* _What you should do_: Beginning at the line that includes "(568, 288) = (518, 307): red", print each remaining line of the data word for word. Output nothing else.

**** Supplied data

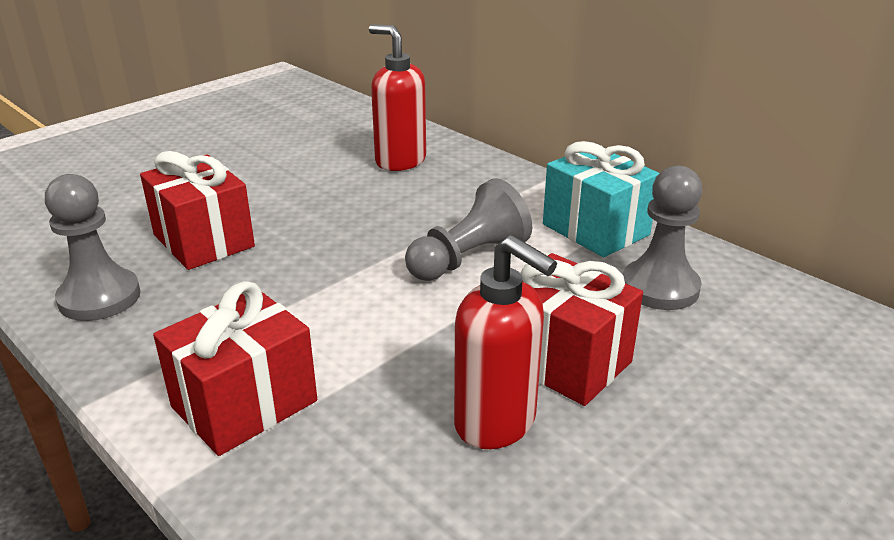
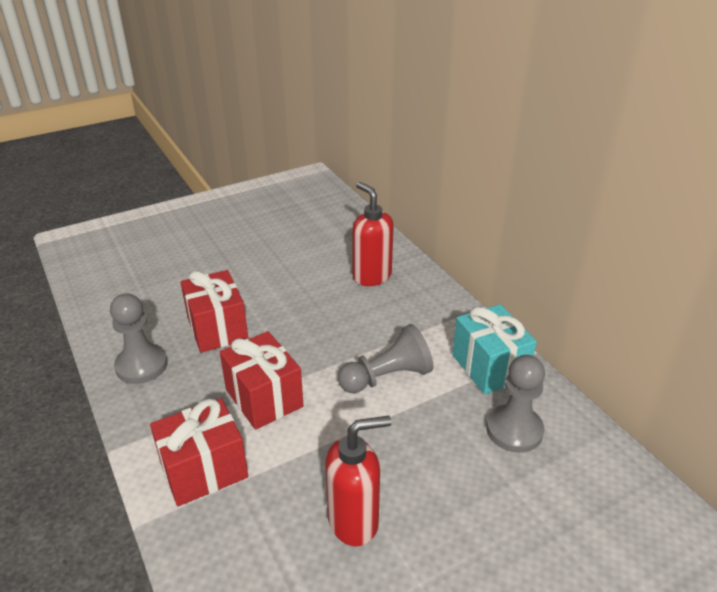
camera: 15 degrees right, 5 degrees up
(496, 423) = (354, 521): red soap dispenser -> red soap dispenser turned 75 degrees counterclockwise
(564, 361) = (418, 480): red gift -> red gift (264, 398)

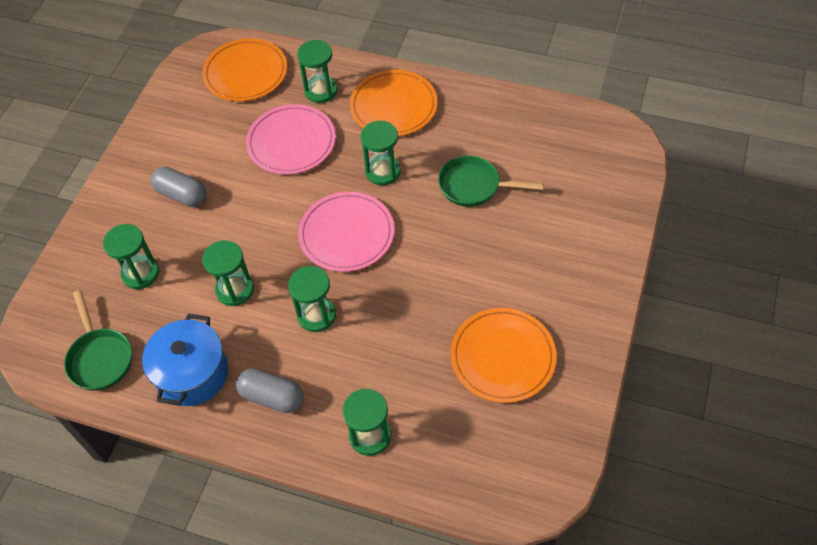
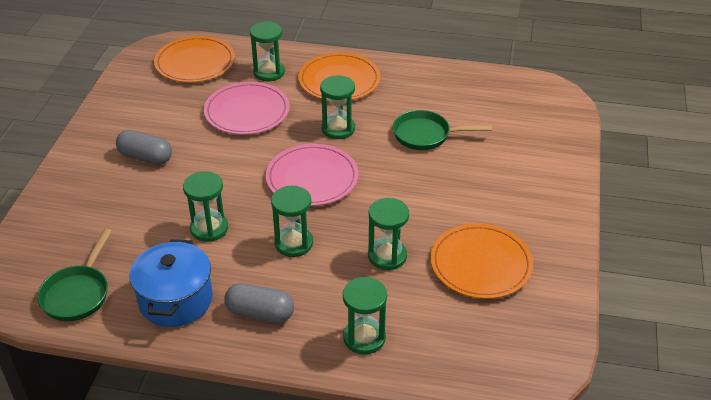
camera: 10 degrees left, 15 degrees down
(100, 358) = (78, 293): green pan -> green pan turned 45 degrees clockwise
(140, 273) = (112, 221): green hourglass -> green hourglass (387, 256)

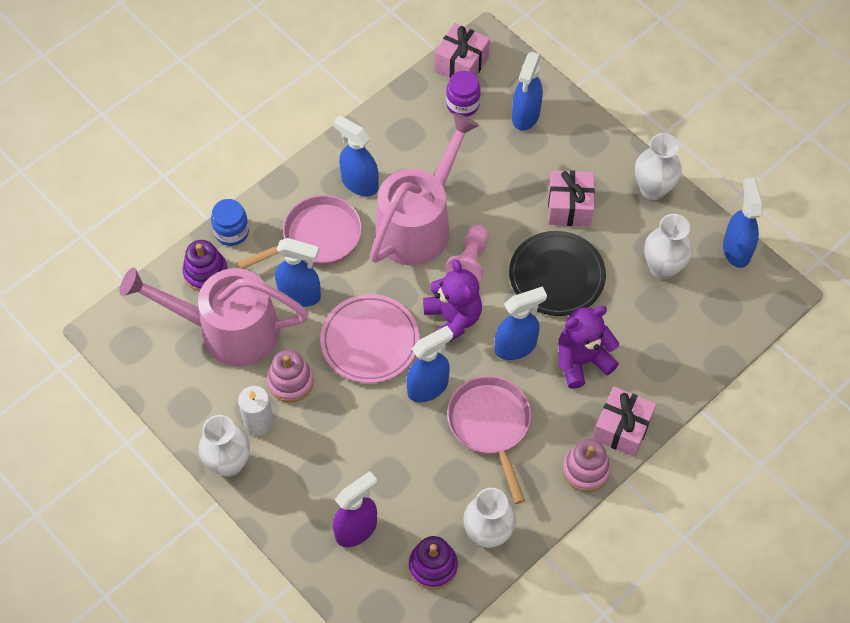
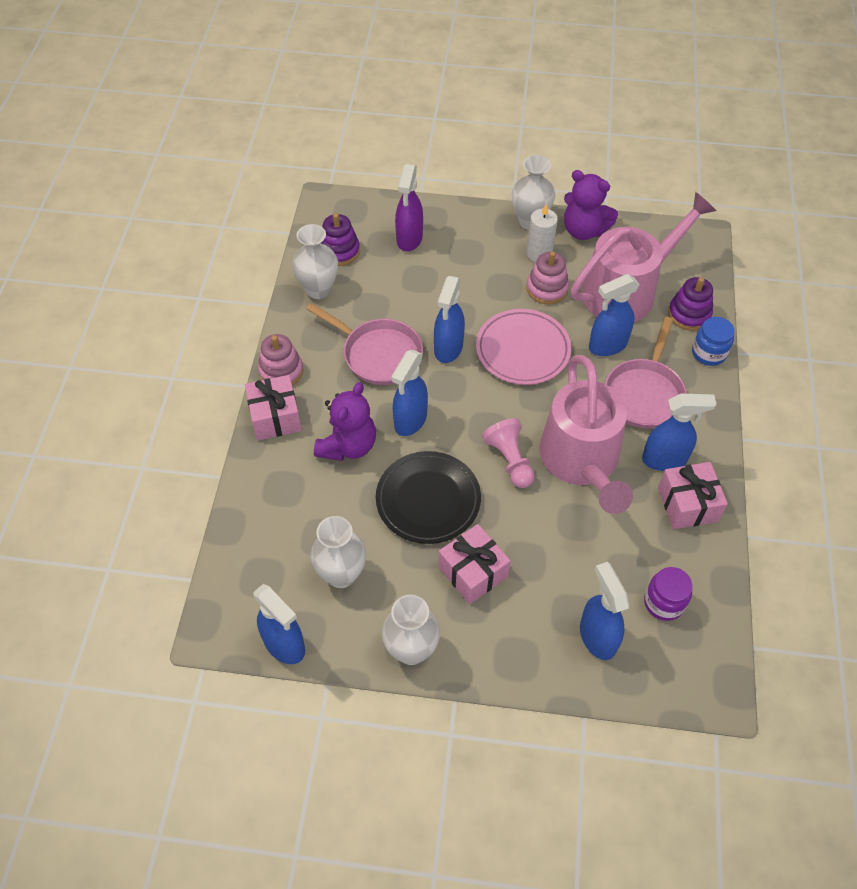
camera: 140 degrees right, 5 degrees down
(452, 319) = (478, 406): purple teddy bear -> purple teddy bear (583, 230)
(461, 64) = (711, 647): pink gift -> pink gift (687, 504)

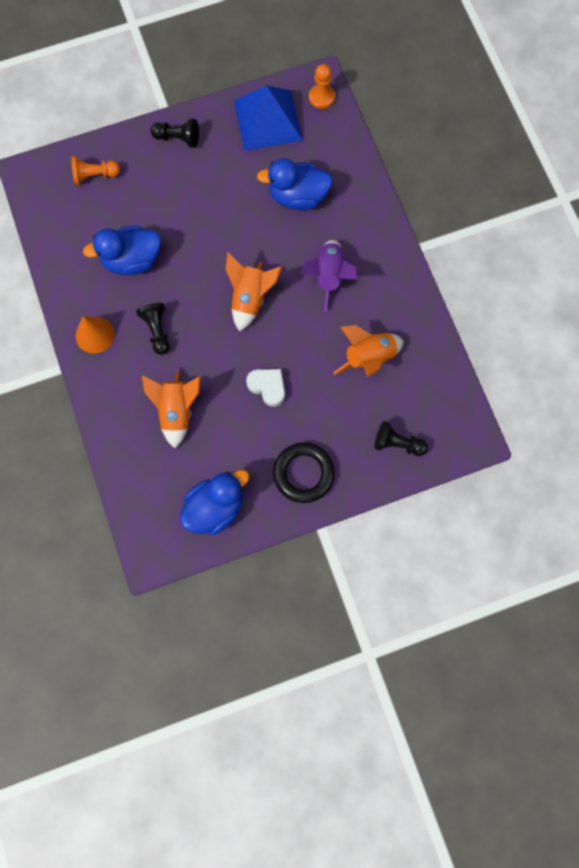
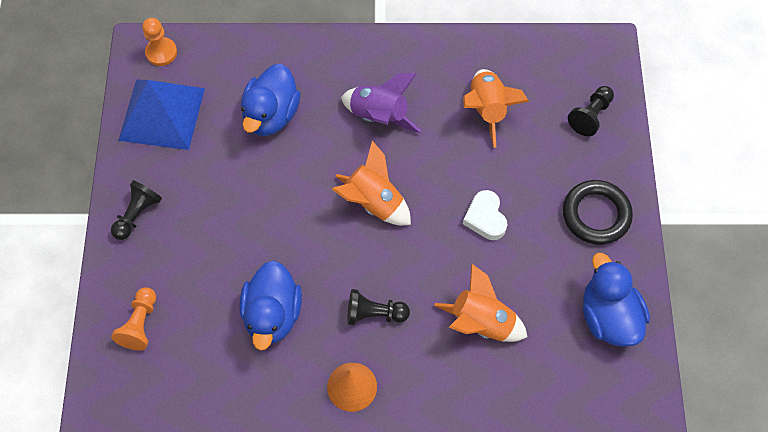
camera: 70 degrees left, 10 degrees down
(267, 387) = (485, 218): white heart -> white heart turned 75 degrees counterclockwise

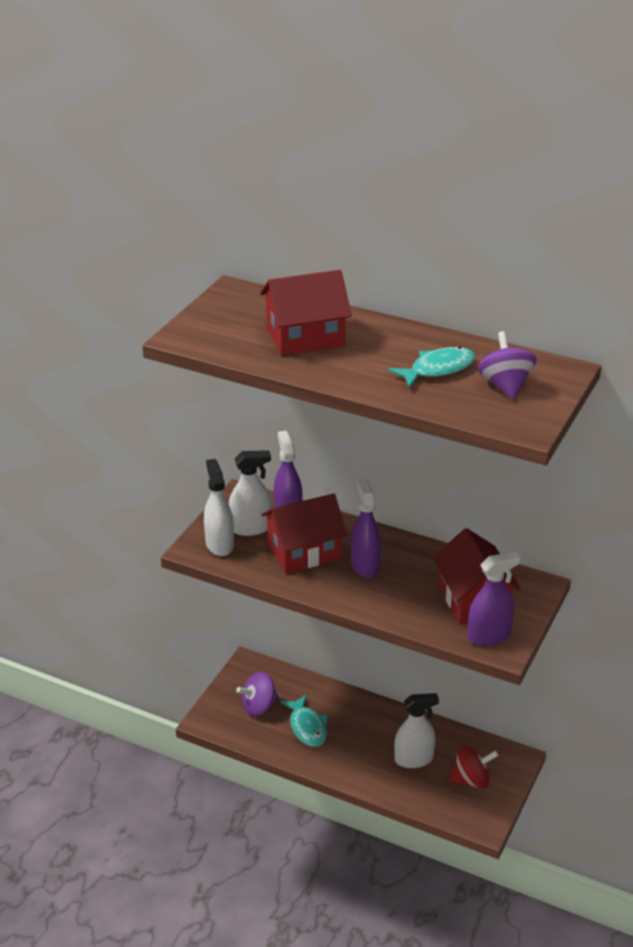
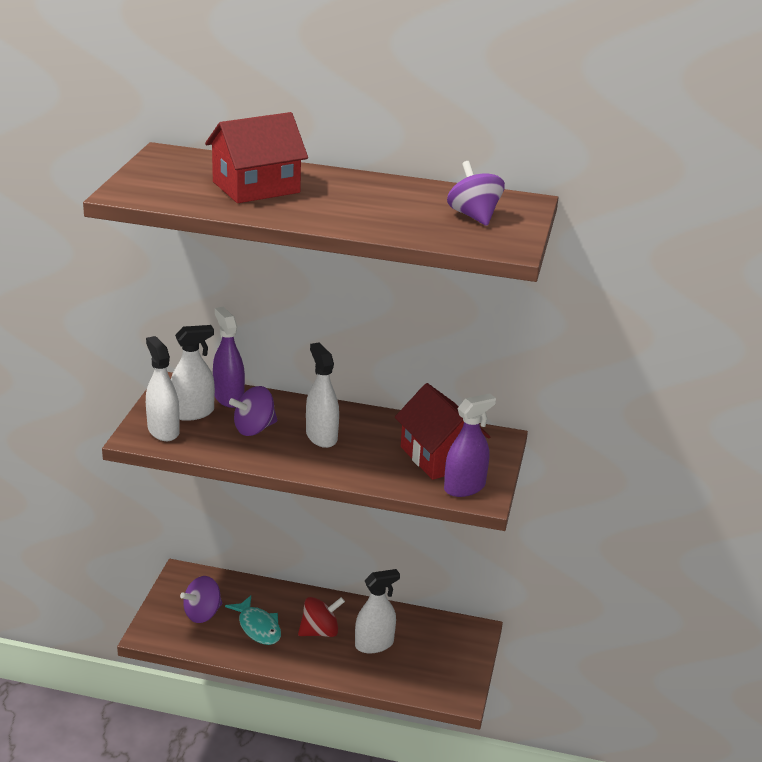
camera: 15 degrees left, 5 degrees down
(304, 551) = (254, 429): red house -> purple spinning top
(365, 566) = (321, 436): purple spray bottle -> white spray bottle
(438, 369) = (402, 207): turquoise fish -> none
(471, 780) = (437, 656): red spinning top -> red spinning top (320, 632)

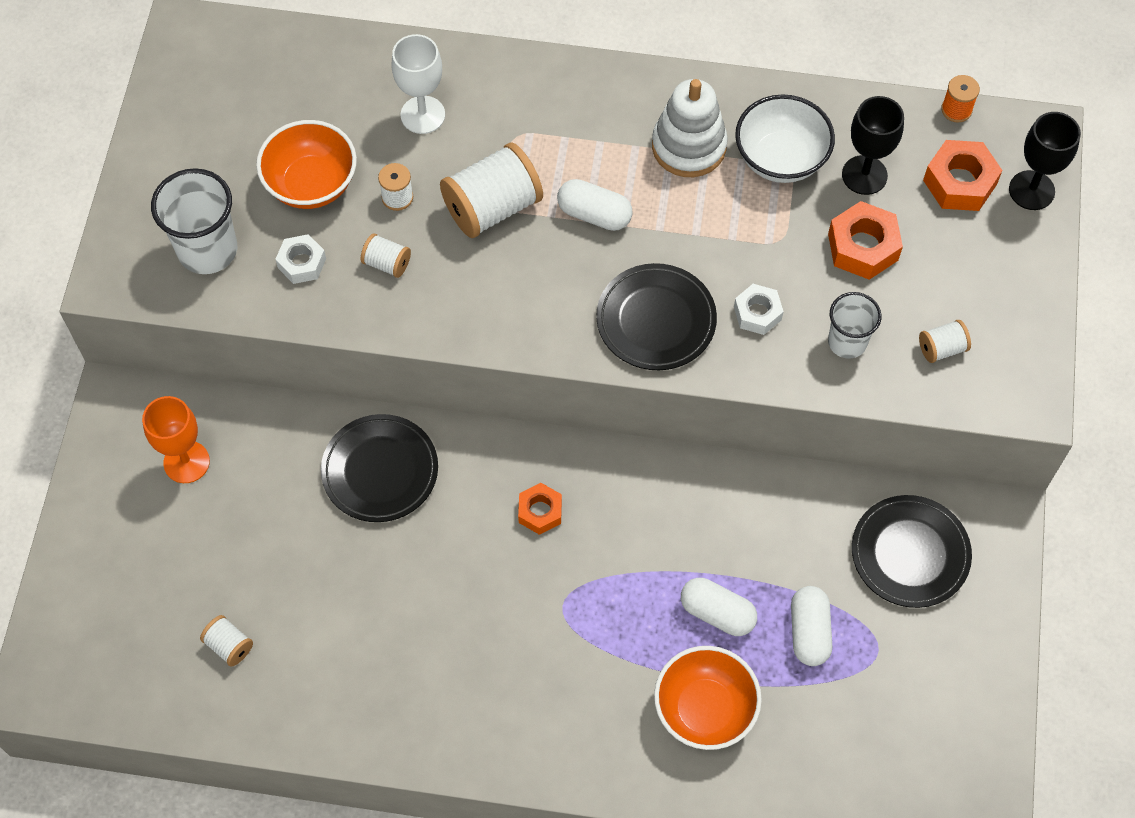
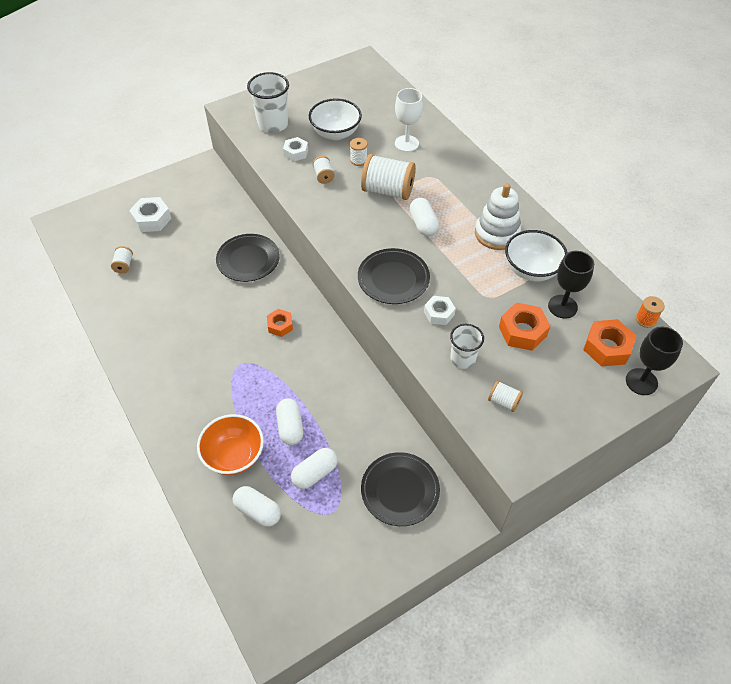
camera: 50 degrees right, 10 degrees down
(165, 548) = (152, 219): none -> white nut
(186, 462) = (196, 201): orange goblet -> none
(311, 184) = (335, 133): orange bowl -> white bowl
(808, 734) = (258, 511): none -> white capsule

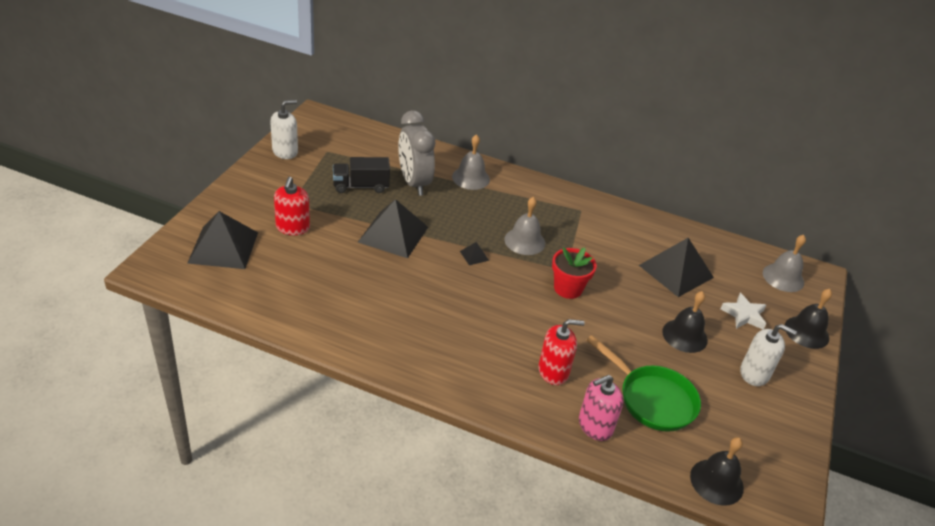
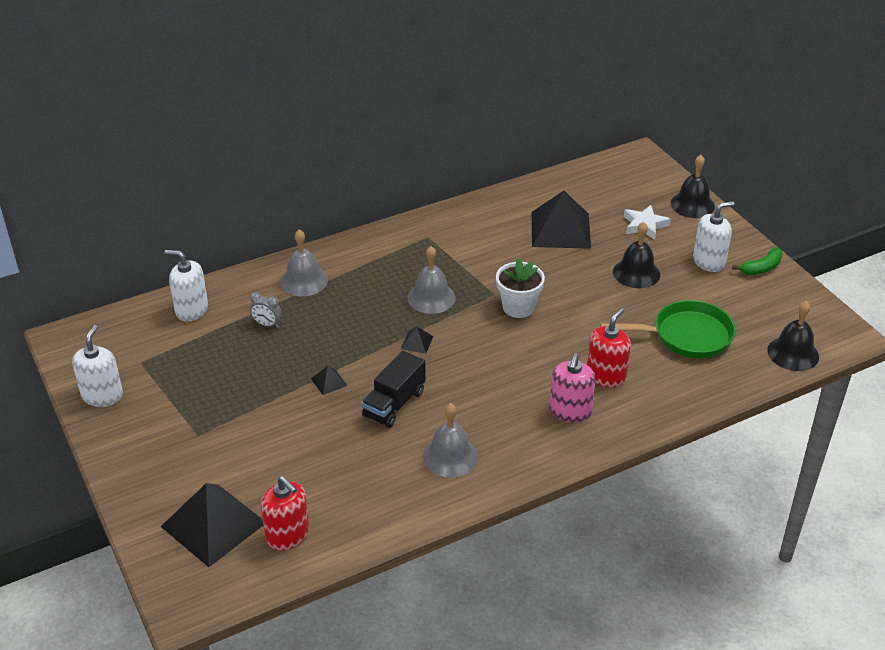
camera: 45 degrees left, 0 degrees up
(292, 227) = (239, 452): red soap dispenser -> red soap dispenser (288, 535)
(361, 186) = (229, 366): black truck -> black truck (394, 404)
(391, 147) = (191, 310): none -> white soap dispenser
(393, 234) = (329, 382): black pyramid -> black pyramid, size x0.41
(414, 183) = (267, 324): grey clock -> grey clock, size x0.41
(568, 288) = (518, 307): red flower pot -> white flower pot
(595, 426) = (685, 387): pink soap dispenser -> pink soap dispenser (570, 411)
(783, 277) = (625, 176): grey bell -> grey bell (450, 456)
(792, 411) = (761, 268): none -> green banana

********

* _Problem solution_:
(568, 288) = (518, 307): red flower pot -> white flower pot
(595, 426) = (685, 387): pink soap dispenser -> pink soap dispenser (570, 411)
(783, 277) = (625, 176): grey bell -> grey bell (450, 456)
(792, 411) = (761, 268): none -> green banana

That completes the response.